Work order:
Your answer should be the lines below from the one with "camera: 90 degrees right, 5 degrees up" to the one with "(379, 423) = (303, 254): white", both included, given again exactly and with nothing added.

Material for the task:

Segment Open

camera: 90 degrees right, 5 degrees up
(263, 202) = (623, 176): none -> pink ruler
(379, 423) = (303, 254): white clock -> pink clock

Segment Closed
Segment Open

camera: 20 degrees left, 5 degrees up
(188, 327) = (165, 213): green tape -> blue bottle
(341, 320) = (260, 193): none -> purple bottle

Segment Closed

Output for this exercise:
camera: 90 degrees right, 5 degrees up
(263, 202) = (623, 176): none -> pink ruler
(379, 423) = (303, 254): white clock -> pink clock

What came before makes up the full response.